• GOAL OF THE EXERCISE
What is needed is the number of lines below that contain the string "pentagon", with no other text.

Records from a dataset
- Opening Delimiter -

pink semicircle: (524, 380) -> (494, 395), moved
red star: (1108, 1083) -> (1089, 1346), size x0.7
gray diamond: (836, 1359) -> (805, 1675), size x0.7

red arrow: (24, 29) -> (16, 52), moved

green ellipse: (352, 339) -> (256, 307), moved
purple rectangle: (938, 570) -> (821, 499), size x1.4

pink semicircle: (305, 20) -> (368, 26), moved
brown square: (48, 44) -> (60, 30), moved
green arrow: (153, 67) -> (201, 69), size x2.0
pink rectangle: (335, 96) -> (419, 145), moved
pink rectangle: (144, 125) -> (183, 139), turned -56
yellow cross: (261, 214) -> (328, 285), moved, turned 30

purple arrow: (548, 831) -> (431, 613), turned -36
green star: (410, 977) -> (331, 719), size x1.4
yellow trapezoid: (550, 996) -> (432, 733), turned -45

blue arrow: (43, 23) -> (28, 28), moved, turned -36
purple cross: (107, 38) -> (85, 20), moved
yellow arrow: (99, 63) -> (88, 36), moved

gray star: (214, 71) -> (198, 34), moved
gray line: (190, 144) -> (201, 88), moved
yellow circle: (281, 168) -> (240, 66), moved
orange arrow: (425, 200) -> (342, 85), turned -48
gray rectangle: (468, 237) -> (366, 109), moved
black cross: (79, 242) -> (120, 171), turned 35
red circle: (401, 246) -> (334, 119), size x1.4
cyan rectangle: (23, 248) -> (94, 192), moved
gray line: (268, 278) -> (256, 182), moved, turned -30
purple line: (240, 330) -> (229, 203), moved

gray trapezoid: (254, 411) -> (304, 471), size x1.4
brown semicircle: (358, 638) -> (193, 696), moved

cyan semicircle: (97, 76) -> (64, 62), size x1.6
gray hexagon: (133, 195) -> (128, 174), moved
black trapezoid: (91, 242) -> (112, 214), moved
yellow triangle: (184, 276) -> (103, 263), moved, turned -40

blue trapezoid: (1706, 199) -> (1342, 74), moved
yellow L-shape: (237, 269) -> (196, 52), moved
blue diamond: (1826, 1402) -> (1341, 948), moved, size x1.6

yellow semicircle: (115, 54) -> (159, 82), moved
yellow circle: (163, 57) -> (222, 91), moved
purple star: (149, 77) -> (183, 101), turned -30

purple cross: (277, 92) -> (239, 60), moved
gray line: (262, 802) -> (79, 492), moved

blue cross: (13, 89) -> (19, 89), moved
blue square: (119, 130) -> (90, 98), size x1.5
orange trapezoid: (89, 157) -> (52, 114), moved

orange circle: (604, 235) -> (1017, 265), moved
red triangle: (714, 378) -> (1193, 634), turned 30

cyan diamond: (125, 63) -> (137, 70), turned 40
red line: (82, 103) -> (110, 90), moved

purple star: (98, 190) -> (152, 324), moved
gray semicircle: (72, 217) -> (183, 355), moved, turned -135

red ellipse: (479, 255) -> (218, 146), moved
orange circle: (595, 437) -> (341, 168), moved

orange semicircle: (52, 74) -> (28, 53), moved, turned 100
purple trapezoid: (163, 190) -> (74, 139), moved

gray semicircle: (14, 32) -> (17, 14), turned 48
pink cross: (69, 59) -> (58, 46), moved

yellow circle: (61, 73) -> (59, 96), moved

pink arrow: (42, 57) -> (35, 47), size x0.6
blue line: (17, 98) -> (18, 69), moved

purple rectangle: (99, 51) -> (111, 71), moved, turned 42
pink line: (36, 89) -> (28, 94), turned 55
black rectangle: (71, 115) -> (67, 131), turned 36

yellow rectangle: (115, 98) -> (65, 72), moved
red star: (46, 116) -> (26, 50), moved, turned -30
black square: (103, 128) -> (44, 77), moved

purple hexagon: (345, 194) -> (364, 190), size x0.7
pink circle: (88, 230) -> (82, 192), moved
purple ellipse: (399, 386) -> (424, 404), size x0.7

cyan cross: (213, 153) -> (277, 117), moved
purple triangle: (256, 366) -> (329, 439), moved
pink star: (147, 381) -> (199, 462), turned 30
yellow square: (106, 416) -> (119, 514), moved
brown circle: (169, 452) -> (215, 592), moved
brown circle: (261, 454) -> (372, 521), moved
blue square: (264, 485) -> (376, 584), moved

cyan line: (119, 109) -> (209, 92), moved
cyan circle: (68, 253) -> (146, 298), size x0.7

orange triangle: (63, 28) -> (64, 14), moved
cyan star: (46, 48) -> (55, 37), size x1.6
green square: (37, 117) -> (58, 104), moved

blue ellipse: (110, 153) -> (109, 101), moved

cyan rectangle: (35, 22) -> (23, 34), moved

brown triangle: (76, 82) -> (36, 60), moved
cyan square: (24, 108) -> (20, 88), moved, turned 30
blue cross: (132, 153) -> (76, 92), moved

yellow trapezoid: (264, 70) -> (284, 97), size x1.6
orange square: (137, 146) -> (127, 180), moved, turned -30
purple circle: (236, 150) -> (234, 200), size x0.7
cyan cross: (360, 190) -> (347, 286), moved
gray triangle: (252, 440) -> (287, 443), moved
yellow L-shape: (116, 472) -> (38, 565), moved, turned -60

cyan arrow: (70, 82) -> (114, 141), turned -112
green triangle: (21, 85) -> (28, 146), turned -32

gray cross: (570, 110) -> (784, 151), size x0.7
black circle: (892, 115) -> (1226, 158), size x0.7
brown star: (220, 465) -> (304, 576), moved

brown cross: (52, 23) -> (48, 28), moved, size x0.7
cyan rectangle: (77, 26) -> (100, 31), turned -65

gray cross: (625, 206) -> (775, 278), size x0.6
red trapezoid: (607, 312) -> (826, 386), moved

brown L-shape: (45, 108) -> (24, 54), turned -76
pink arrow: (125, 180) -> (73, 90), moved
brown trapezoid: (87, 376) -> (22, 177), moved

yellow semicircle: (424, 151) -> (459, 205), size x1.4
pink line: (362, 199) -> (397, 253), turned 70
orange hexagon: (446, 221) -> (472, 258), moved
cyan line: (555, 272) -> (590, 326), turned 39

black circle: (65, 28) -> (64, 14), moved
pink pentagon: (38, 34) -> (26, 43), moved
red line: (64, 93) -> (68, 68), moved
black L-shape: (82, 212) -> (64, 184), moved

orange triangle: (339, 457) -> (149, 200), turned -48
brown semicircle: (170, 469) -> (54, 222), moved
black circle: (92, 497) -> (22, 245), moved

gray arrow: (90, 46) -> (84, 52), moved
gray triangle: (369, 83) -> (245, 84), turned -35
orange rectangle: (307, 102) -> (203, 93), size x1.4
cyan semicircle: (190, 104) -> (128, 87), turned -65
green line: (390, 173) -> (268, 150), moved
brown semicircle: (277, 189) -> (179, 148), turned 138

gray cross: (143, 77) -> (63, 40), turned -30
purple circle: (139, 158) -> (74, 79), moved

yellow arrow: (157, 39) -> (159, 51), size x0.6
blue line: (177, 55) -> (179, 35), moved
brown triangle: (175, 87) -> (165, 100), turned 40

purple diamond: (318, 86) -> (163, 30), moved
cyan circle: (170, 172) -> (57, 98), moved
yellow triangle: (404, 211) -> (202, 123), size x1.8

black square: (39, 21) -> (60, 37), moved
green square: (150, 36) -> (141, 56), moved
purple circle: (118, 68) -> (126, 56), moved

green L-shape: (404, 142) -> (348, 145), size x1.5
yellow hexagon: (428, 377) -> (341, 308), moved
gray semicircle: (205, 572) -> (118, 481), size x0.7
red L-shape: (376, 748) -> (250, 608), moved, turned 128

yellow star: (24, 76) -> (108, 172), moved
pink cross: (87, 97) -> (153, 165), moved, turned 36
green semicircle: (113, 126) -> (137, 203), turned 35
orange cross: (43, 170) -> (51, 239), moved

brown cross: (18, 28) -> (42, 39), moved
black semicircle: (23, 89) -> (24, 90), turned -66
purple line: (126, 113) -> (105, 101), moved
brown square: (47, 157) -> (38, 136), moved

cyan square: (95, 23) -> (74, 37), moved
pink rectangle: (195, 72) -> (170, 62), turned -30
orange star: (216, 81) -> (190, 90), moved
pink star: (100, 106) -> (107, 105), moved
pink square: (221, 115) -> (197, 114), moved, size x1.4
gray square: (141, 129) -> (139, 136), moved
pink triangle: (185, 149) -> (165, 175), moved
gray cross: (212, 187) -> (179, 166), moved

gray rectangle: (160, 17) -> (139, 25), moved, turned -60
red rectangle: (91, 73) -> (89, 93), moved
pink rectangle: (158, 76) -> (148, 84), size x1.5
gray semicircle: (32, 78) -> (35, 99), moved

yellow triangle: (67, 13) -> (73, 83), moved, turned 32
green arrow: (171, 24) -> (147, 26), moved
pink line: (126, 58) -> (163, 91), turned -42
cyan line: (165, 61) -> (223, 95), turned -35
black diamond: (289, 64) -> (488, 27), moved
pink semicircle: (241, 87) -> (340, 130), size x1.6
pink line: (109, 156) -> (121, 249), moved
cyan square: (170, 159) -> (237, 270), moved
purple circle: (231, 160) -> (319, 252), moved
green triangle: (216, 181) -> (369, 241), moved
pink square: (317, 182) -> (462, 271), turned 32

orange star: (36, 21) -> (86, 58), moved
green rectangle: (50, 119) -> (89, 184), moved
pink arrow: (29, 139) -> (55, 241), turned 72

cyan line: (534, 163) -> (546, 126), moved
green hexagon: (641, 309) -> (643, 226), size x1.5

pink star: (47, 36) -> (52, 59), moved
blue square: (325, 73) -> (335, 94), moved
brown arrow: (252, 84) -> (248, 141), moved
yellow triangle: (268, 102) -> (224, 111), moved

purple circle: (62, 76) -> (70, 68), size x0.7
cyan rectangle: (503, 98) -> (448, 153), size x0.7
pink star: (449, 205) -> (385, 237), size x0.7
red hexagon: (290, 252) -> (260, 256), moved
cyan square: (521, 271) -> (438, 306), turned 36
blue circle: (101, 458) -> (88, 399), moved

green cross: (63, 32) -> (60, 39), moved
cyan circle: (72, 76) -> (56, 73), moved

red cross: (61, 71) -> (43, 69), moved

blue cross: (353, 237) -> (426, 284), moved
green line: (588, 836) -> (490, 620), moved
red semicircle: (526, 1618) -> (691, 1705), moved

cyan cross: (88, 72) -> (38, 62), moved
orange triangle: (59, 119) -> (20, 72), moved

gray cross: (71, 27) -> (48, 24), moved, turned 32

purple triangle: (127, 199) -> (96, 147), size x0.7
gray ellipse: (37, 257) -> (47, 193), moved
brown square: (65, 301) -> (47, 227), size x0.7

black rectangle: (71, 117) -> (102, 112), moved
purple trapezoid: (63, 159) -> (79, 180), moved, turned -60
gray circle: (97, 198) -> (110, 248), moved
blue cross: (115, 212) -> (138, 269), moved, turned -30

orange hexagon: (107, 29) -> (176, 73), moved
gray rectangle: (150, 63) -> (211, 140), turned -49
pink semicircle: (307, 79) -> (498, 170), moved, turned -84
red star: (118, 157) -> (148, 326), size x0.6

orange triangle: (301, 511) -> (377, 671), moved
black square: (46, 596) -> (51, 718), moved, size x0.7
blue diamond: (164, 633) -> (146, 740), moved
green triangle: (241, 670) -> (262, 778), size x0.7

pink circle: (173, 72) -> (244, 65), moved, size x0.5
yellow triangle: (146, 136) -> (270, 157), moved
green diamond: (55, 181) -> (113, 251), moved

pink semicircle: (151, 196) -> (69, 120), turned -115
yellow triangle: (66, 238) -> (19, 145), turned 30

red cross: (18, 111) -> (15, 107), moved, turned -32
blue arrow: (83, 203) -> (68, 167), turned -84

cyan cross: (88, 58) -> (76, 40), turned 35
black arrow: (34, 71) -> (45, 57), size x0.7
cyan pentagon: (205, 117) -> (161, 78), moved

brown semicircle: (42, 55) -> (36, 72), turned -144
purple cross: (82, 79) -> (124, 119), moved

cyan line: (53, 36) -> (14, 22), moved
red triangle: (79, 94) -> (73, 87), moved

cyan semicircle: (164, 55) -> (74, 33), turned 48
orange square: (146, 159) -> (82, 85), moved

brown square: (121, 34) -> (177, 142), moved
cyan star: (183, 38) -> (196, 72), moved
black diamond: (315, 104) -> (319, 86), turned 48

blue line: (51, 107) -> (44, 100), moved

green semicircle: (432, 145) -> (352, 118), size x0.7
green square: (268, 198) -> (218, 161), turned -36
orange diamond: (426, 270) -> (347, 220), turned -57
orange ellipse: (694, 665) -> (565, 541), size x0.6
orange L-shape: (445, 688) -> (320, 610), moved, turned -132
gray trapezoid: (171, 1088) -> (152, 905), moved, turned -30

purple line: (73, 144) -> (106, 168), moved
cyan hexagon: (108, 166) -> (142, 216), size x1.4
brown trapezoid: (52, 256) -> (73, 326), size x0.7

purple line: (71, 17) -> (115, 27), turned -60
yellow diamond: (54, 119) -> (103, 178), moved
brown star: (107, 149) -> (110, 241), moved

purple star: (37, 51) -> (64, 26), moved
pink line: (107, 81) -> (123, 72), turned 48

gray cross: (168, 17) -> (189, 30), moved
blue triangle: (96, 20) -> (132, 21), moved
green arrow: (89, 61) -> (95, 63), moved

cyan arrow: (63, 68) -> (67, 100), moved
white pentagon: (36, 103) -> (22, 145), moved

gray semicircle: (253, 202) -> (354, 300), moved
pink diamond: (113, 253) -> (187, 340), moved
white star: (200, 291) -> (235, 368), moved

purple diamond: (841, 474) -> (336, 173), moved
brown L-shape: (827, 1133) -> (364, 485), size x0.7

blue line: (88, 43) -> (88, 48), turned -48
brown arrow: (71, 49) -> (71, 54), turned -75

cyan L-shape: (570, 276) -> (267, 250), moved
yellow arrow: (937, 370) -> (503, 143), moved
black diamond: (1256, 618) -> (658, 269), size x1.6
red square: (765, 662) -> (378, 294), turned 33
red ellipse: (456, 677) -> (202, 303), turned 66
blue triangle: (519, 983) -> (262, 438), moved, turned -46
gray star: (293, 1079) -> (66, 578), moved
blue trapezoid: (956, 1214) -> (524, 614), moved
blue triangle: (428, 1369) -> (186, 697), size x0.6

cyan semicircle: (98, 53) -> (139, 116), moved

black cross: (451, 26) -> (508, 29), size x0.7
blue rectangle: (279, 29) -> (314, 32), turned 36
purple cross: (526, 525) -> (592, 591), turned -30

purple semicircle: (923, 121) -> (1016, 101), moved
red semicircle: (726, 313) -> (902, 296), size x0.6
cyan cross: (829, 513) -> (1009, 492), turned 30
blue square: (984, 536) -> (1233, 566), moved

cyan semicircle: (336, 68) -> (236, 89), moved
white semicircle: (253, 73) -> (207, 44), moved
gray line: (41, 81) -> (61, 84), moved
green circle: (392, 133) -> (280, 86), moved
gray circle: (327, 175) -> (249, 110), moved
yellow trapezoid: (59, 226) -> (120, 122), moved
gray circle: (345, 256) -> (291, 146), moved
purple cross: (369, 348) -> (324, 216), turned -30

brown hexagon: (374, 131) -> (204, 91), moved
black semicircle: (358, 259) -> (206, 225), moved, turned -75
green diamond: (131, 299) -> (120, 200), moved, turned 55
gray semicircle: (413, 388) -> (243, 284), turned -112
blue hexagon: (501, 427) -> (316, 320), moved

- Closing Delimiter -

• SOLUTION
3